* WHAT THIS TASK INVOLVES *
Copy every line from the records below that holds the word "board".

Stored dataset items:

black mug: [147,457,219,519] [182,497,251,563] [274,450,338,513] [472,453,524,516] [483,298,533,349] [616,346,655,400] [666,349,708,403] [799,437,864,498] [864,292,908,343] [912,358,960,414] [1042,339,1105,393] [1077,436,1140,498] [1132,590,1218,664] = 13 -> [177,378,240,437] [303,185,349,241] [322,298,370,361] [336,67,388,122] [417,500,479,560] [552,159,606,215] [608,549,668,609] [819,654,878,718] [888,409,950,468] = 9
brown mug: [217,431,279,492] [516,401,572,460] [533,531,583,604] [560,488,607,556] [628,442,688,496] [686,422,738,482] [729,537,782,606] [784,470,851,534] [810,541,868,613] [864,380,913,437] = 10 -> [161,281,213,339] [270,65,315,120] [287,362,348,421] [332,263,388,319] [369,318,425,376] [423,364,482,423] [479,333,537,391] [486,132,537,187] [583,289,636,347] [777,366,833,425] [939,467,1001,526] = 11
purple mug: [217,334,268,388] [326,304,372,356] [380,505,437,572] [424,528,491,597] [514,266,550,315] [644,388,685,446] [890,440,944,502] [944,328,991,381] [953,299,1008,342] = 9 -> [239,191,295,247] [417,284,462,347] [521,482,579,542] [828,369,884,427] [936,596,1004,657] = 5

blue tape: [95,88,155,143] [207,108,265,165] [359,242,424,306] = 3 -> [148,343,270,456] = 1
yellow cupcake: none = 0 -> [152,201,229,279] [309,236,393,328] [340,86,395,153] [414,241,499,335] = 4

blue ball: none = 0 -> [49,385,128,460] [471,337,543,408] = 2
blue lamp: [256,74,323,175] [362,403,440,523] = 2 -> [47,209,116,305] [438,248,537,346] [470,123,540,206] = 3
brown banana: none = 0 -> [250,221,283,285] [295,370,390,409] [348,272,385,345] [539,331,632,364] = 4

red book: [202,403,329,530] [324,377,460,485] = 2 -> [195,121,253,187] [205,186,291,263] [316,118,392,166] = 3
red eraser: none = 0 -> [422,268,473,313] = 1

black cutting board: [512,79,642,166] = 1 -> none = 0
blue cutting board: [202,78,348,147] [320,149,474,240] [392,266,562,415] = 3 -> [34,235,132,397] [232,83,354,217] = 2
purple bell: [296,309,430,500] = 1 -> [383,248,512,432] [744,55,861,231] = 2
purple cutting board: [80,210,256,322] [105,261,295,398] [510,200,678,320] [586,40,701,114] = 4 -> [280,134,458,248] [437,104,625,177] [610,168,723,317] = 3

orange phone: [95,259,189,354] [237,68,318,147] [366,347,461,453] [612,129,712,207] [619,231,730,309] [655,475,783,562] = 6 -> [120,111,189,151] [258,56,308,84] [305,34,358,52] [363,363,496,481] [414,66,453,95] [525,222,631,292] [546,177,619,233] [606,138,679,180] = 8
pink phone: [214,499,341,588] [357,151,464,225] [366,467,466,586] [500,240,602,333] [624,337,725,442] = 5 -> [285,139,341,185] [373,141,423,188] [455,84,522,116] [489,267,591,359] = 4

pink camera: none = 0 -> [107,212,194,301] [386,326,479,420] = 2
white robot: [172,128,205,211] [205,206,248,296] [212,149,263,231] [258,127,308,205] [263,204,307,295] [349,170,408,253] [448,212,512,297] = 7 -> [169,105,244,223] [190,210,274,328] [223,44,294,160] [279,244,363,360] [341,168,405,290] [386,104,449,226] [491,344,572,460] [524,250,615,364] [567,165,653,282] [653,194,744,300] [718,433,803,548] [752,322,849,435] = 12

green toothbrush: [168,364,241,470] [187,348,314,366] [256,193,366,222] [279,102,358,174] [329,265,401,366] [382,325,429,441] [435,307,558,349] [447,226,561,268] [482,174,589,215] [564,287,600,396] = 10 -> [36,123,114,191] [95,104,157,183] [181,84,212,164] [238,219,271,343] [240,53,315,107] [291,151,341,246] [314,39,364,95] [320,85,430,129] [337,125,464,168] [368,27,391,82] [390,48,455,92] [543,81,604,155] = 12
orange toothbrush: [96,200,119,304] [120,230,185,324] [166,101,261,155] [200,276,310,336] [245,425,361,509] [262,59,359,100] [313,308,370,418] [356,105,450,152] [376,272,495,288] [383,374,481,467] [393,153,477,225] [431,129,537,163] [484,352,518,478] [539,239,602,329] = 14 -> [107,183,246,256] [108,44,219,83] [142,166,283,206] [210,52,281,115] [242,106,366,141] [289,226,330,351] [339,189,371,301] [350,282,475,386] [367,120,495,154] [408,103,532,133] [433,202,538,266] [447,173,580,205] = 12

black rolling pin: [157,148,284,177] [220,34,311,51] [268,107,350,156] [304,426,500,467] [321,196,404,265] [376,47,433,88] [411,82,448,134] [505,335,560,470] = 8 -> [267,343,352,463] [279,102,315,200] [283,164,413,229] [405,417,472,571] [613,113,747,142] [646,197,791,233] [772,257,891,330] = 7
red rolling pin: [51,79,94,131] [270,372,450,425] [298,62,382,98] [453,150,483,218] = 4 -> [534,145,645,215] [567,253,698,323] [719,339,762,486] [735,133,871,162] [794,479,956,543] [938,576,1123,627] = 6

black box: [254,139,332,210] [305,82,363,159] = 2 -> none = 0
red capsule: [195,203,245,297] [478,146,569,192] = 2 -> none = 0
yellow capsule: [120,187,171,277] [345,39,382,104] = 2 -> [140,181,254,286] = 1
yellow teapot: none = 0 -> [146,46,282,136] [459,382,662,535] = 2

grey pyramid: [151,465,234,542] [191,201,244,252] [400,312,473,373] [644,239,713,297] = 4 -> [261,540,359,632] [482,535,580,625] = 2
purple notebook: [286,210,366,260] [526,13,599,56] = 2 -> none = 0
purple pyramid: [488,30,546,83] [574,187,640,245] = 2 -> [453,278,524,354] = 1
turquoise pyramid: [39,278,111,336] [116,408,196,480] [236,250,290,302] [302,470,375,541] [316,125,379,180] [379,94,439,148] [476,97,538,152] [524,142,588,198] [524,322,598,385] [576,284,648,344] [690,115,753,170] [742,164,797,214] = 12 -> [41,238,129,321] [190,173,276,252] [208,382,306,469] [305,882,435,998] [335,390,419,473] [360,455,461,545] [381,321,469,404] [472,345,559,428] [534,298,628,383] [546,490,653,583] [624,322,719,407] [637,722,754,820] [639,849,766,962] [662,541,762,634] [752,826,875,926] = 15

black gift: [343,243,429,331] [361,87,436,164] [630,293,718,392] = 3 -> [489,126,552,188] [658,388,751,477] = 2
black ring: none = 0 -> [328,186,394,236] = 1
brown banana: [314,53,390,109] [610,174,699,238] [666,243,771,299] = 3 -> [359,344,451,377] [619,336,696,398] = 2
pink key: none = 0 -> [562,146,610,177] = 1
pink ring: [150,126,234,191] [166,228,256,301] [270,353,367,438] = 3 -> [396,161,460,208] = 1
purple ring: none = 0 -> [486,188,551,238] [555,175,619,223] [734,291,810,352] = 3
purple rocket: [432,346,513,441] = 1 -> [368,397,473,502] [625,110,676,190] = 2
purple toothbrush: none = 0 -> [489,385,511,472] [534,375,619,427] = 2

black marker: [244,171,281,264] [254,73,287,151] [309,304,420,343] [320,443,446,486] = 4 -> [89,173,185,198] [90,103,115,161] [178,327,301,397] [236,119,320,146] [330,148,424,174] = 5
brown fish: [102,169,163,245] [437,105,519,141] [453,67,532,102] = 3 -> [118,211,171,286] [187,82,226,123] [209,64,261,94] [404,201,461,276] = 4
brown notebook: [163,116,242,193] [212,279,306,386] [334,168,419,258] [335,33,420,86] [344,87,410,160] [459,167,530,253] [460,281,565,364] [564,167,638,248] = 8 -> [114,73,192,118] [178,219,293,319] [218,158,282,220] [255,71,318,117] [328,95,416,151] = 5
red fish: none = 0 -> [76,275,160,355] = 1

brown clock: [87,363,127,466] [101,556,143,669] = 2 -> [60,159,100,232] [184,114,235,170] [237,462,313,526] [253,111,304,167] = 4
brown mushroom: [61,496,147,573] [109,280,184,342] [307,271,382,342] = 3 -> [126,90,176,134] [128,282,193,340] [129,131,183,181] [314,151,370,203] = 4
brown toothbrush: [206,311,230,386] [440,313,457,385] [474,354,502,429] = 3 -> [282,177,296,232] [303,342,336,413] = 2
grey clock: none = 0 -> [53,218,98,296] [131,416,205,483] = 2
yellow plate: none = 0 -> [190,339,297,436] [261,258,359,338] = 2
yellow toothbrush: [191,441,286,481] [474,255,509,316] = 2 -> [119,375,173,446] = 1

* RESPONSE BELOW *
black cutting board: [512,79,642,166] = 1 -> none = 0
blue cutting board: [202,78,348,147] [320,149,474,240] [392,266,562,415] = 3 -> [34,235,132,397] [232,83,354,217] = 2
purple cutting board: [80,210,256,322] [105,261,295,398] [510,200,678,320] [586,40,701,114] = 4 -> [280,134,458,248] [437,104,625,177] [610,168,723,317] = 3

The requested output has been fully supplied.